-- ABOUT THIS TASK --
Transcribe the listing exactly, leaving out every picture.

-- PROVIDED ENTRIES --
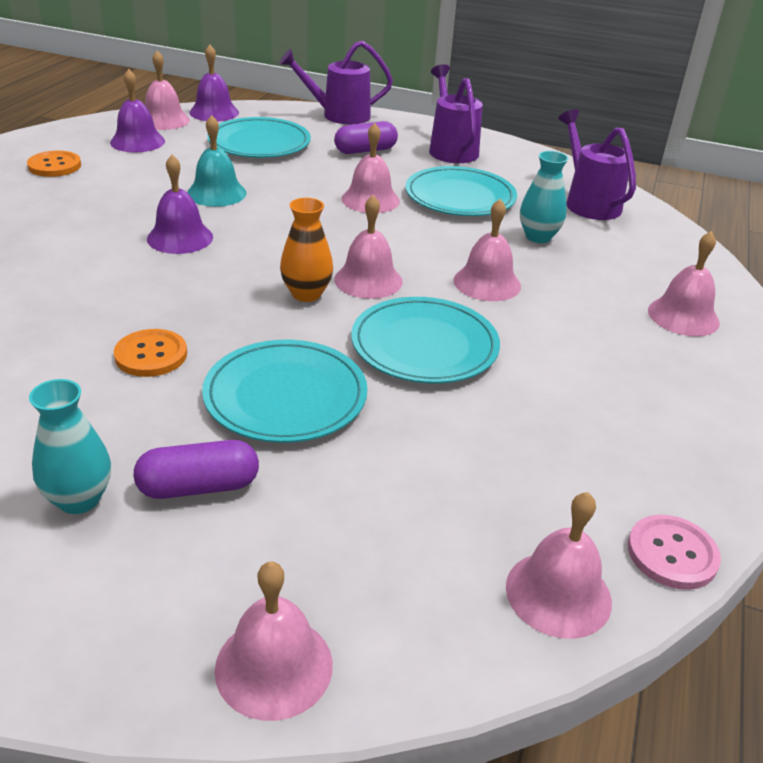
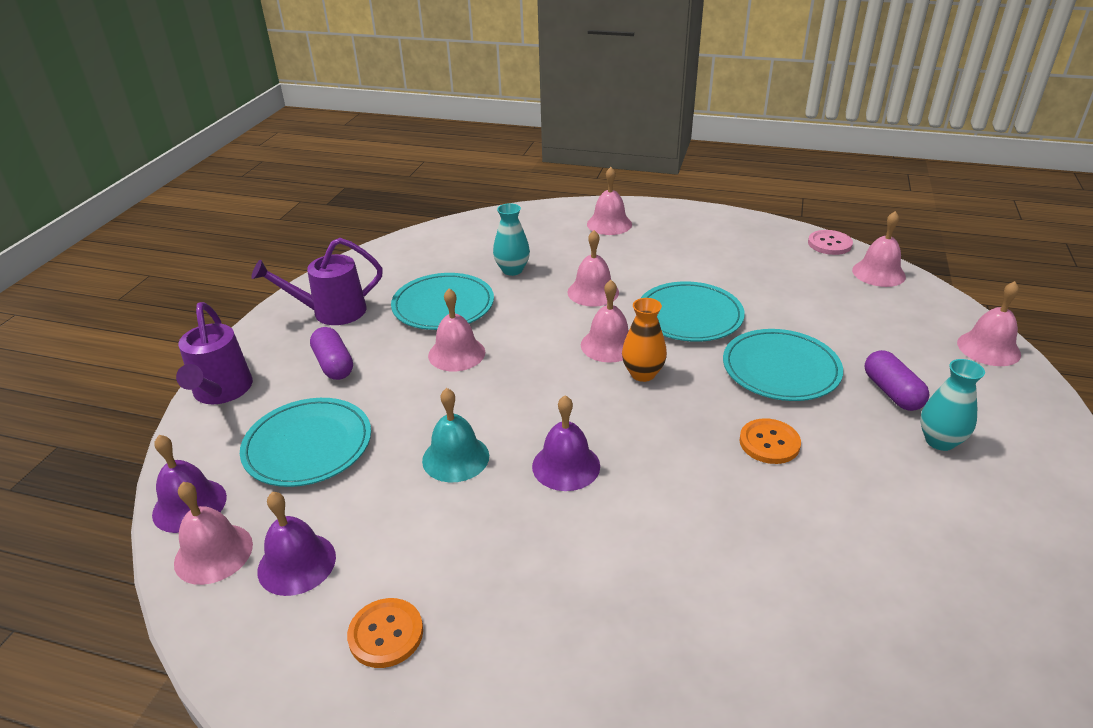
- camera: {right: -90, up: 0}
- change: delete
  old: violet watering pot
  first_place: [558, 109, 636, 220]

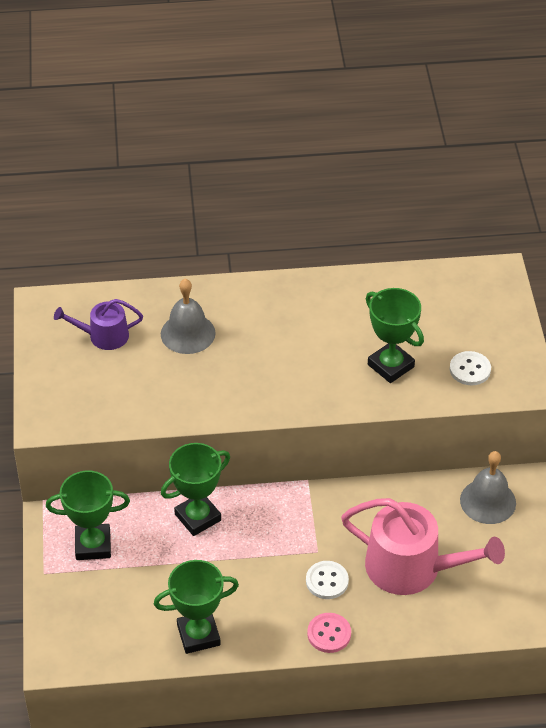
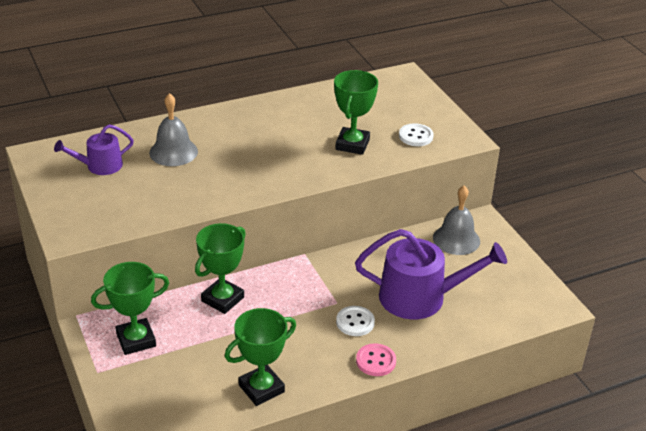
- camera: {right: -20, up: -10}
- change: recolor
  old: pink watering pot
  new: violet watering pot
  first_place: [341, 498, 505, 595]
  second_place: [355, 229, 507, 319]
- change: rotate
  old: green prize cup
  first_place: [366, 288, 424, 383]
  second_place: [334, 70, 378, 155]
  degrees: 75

-- RESPONSE BOX --
- camera: {right: -90, up: 0}
- change: delete
  old: violet watering pot
  first_place: [558, 109, 636, 220]

- camera: {right: -20, up: -10}
- change: recolor
  old: pink watering pot
  new: violet watering pot
  first_place: [341, 498, 505, 595]
  second_place: [355, 229, 507, 319]
- change: rotate
  old: green prize cup
  first_place: [366, 288, 424, 383]
  second_place: [334, 70, 378, 155]
  degrees: 75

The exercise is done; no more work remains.